- _How to complete this task_: The listing below has to be output exactly as given, less its pictures.

- _Information provided_:
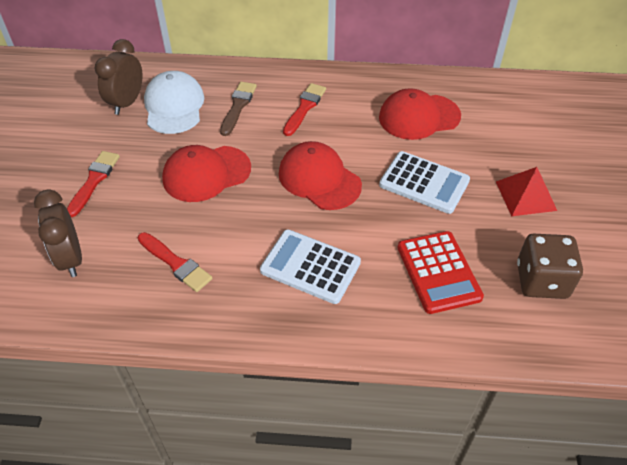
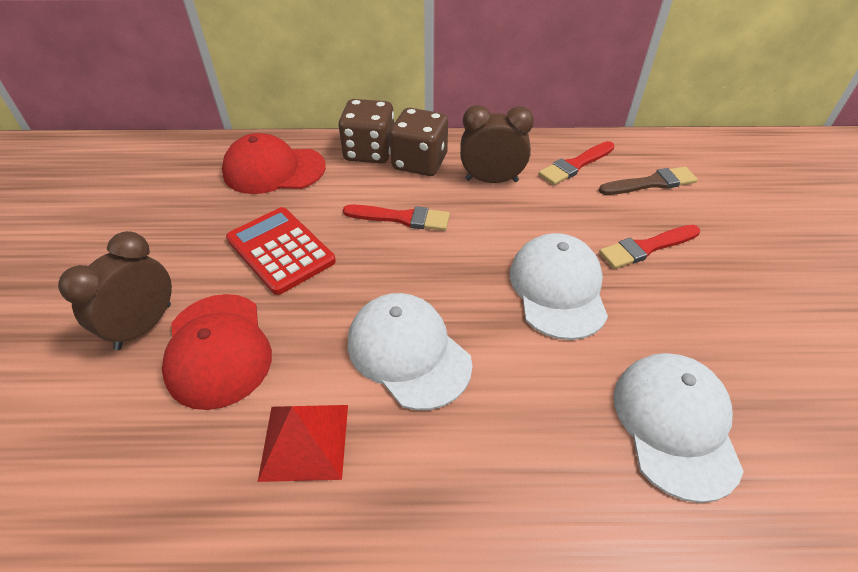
brown dice: 1 -> 2
red cap: 3 -> 2
white calculator: 2 -> 0
white cap: 1 -> 3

- _Task response_:
brown dice: 1 -> 2
red cap: 3 -> 2
white calculator: 2 -> 0
white cap: 1 -> 3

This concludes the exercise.